====== DATASET CONTENT ======

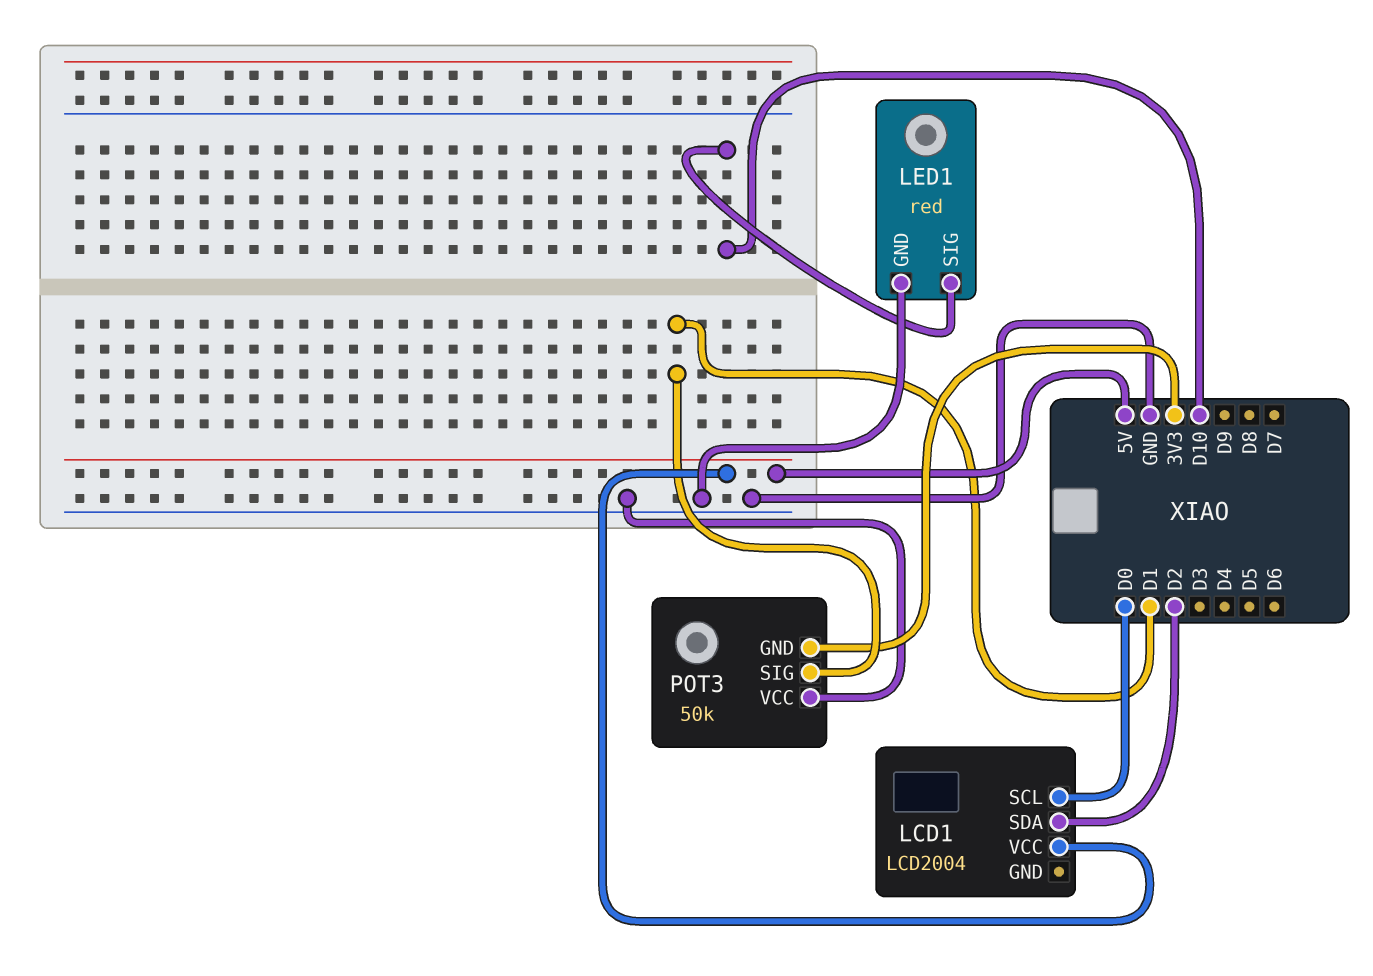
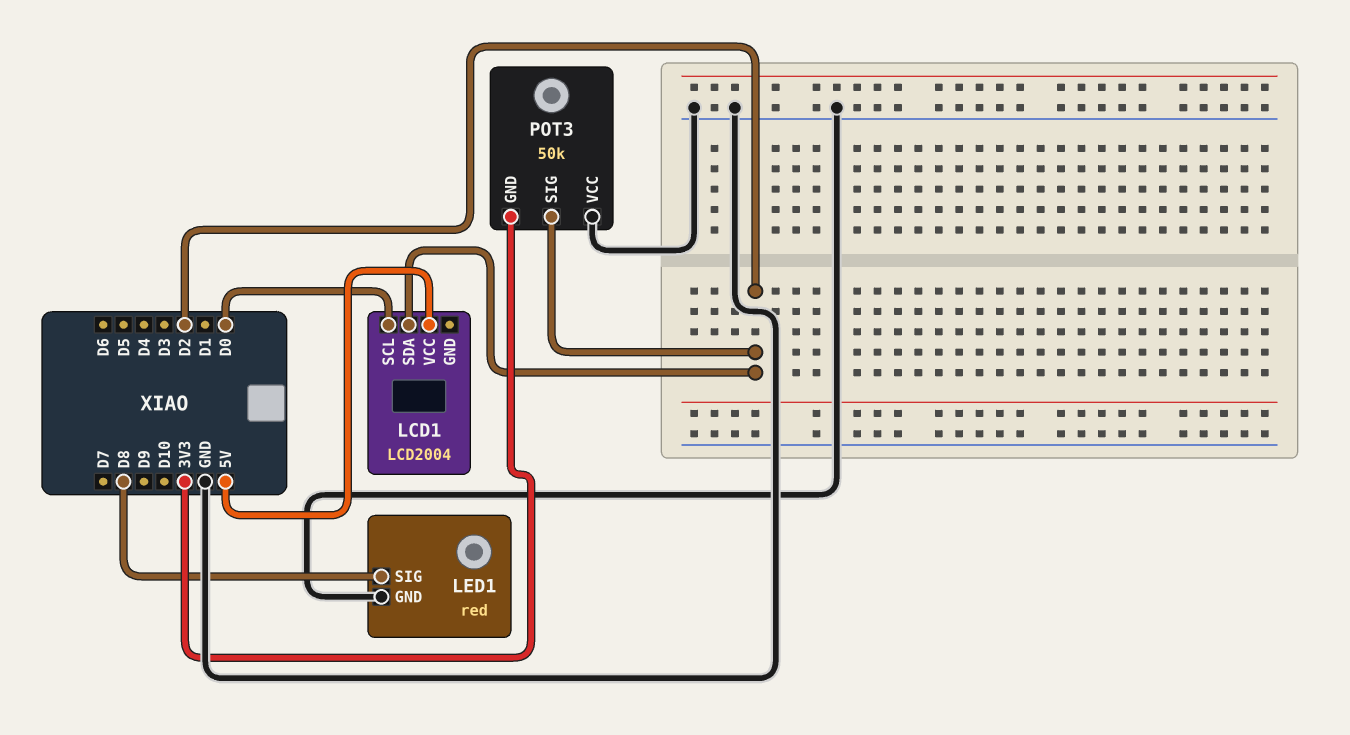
LED1 pin SIG: D10 -> D8
POT3 pin SIG: D1 -> D2

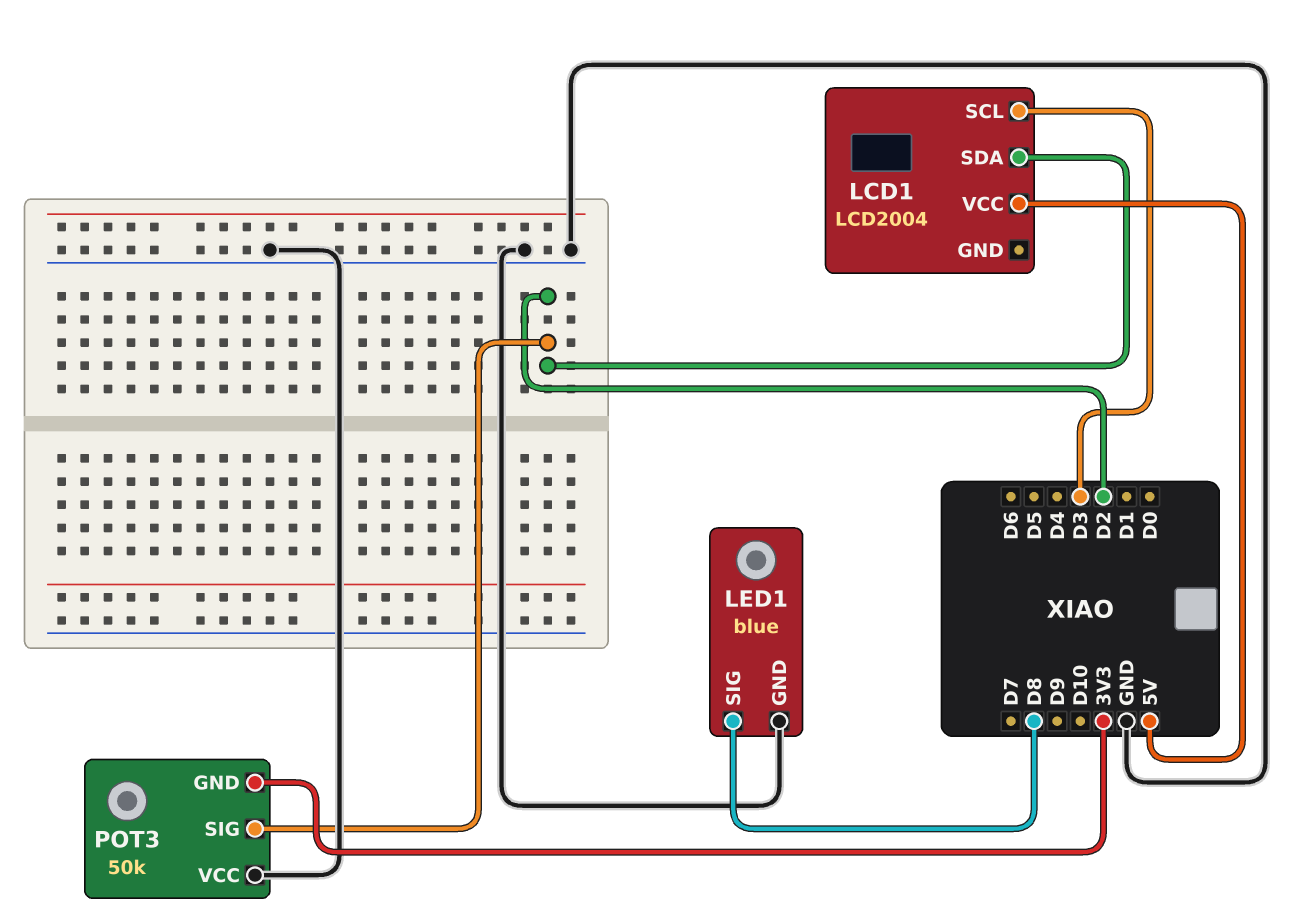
LCD1 pin SCL: D0 -> D3
LED1: red -> blue

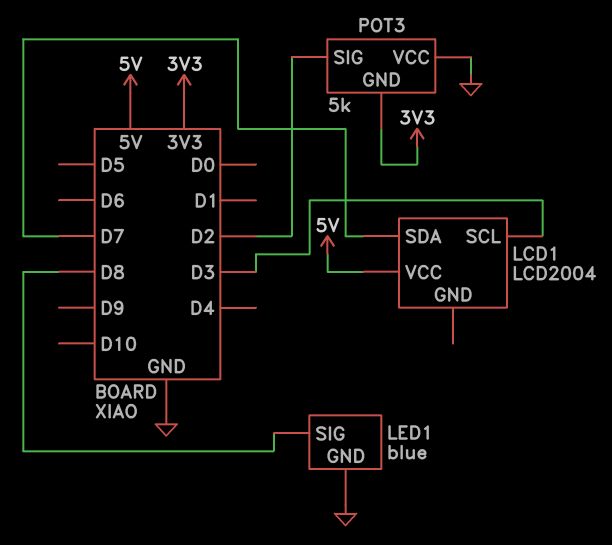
LCD1 pin SDA: D2 -> D7
POT3: 50k -> 5k

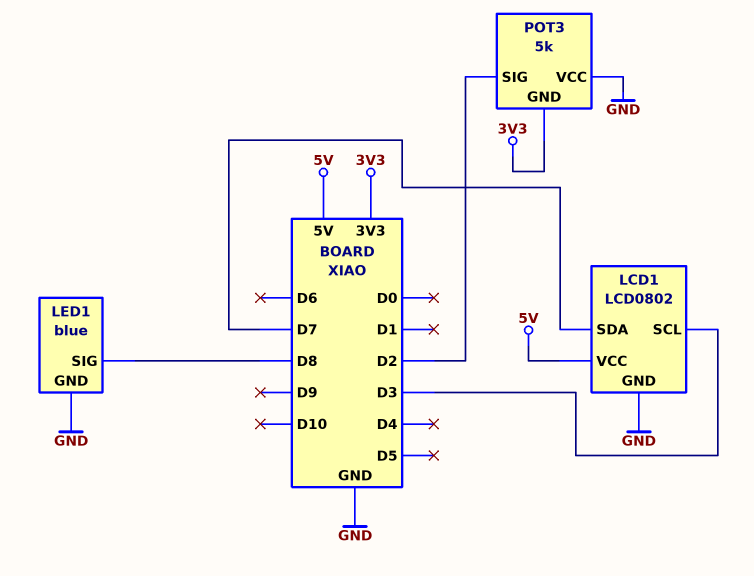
LCD1: LCD2004 -> LCD0802
LCD1 pin GND: none -> GND

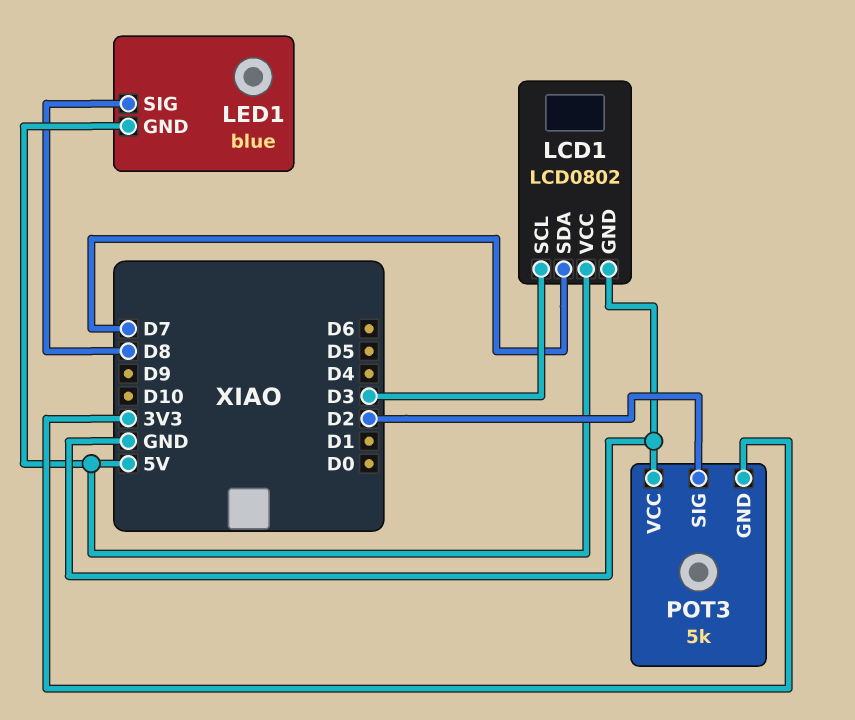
LED1 pin GND: GND -> 5V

======

## [YOUR INSTRUCTIONS]
Restate the lines above exactly, from the one bearing "LCD1: LCD2004 -> LCD0802" through the final line of the material, both included, omitting pictures.

## [TASK RESPONSE]
LCD1: LCD2004 -> LCD0802
LCD1 pin GND: none -> GND

LED1 pin GND: GND -> 5V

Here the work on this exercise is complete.